* **TRY IT**: All lines below between the line with "(314, 400) = (405, 180): turquoise" and the line with "(541, 399) = (152, 350): blue lamp -> none", including both, must be copied exactly, and the pictures must be omitted.
*** LISTED ENTRIES ***
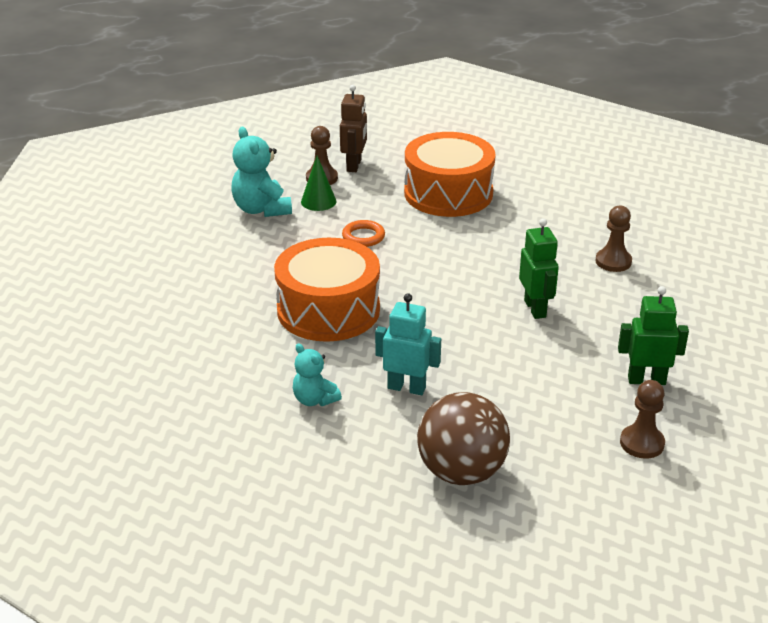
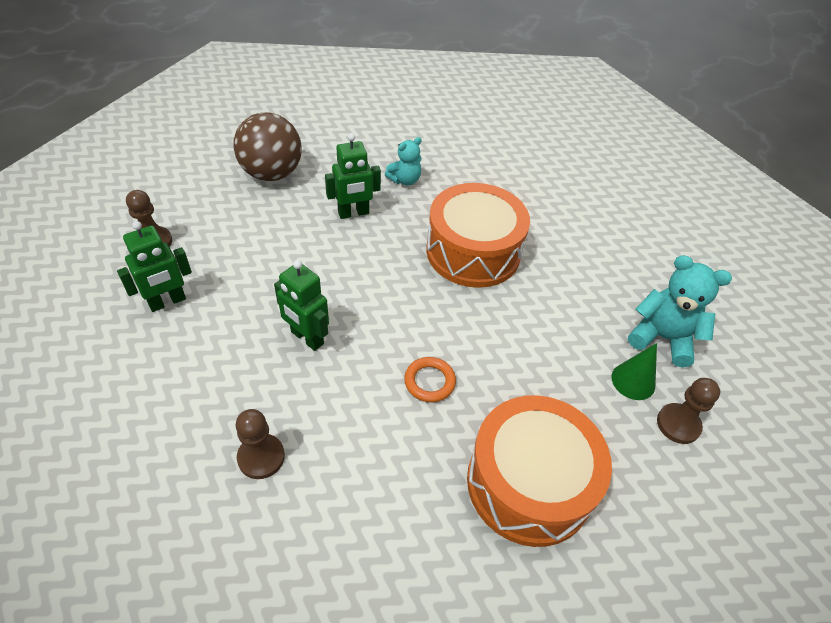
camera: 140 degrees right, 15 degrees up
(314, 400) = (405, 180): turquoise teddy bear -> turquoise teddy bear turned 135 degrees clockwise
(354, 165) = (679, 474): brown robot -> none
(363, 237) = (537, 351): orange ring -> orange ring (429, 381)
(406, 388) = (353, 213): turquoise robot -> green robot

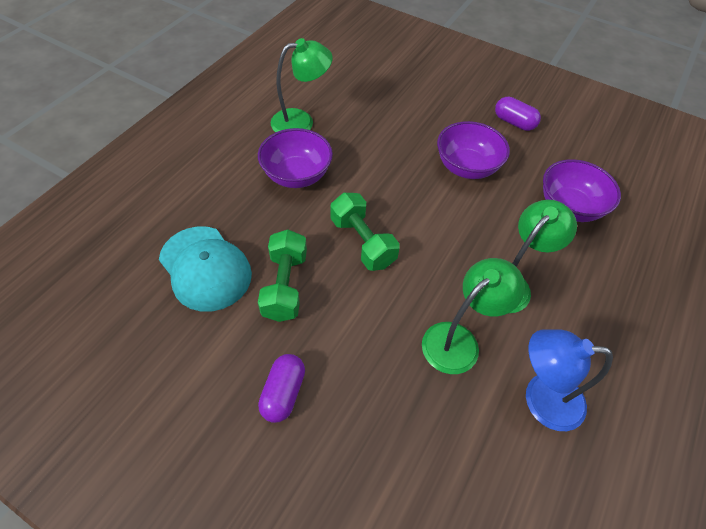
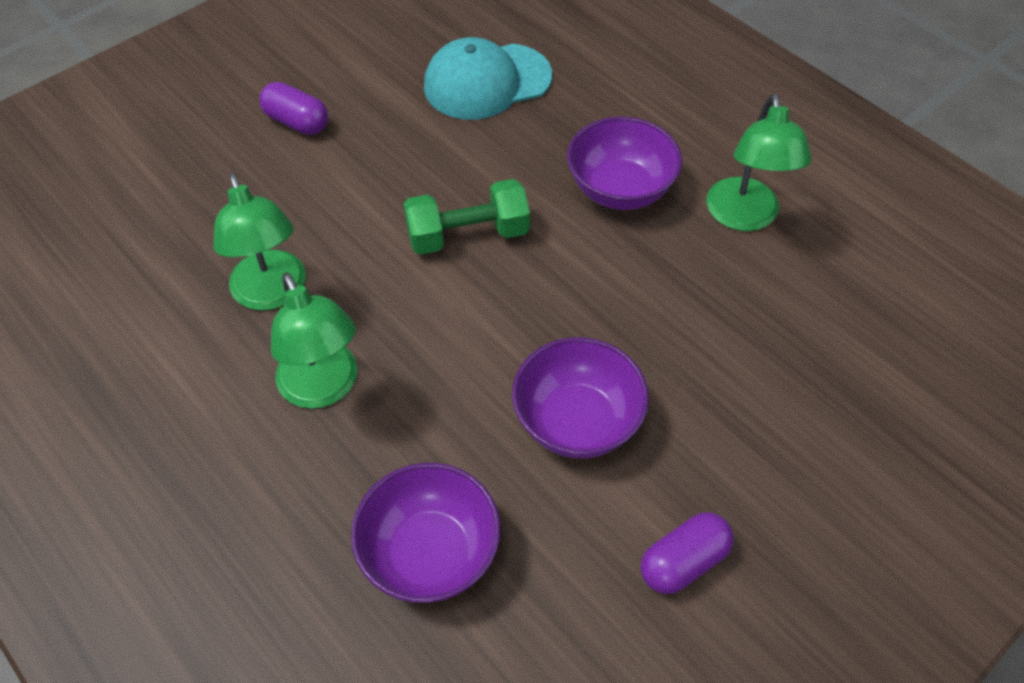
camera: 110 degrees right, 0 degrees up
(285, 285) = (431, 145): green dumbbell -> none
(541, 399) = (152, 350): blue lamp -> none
*** End of LISTED ENTRIES ***
*** LISTED ENTRIES ***
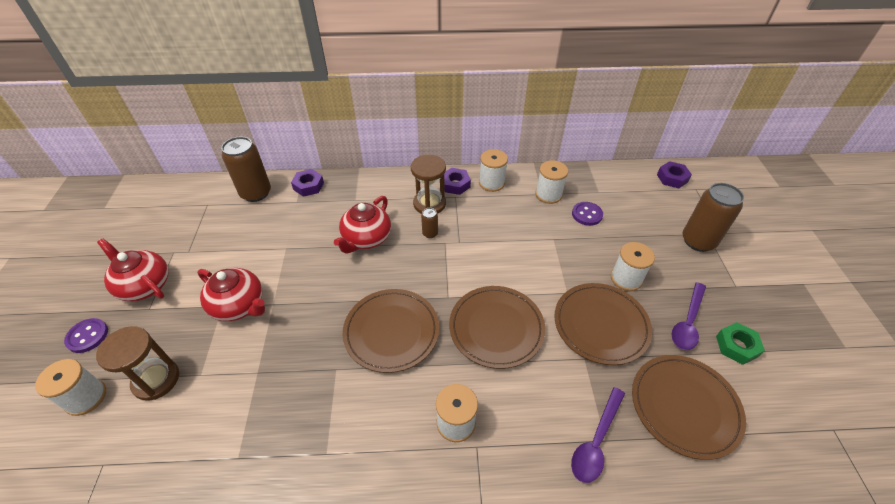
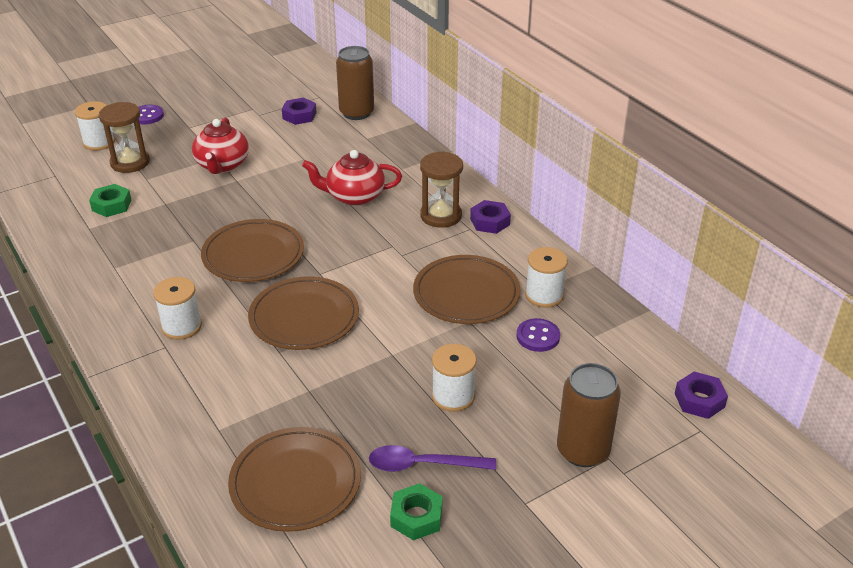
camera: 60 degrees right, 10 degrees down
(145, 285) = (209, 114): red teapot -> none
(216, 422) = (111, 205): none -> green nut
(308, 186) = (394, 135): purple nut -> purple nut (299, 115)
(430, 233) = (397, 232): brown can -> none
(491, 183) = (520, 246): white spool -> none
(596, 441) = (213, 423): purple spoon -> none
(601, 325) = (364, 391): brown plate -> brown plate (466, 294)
*** End of LISTED ENTRIES ***
* **RESPONSE AREA**:
(314, 400) = (405, 180): turquoise teddy bear -> turquoise teddy bear turned 135 degrees clockwise
(354, 165) = (679, 474): brown robot -> none
(363, 237) = (537, 351): orange ring -> orange ring (429, 381)
(406, 388) = (353, 213): turquoise robot -> green robot

camera: 110 degrees right, 0 degrees up
(285, 285) = (431, 145): green dumbbell -> none
(541, 399) = (152, 350): blue lamp -> none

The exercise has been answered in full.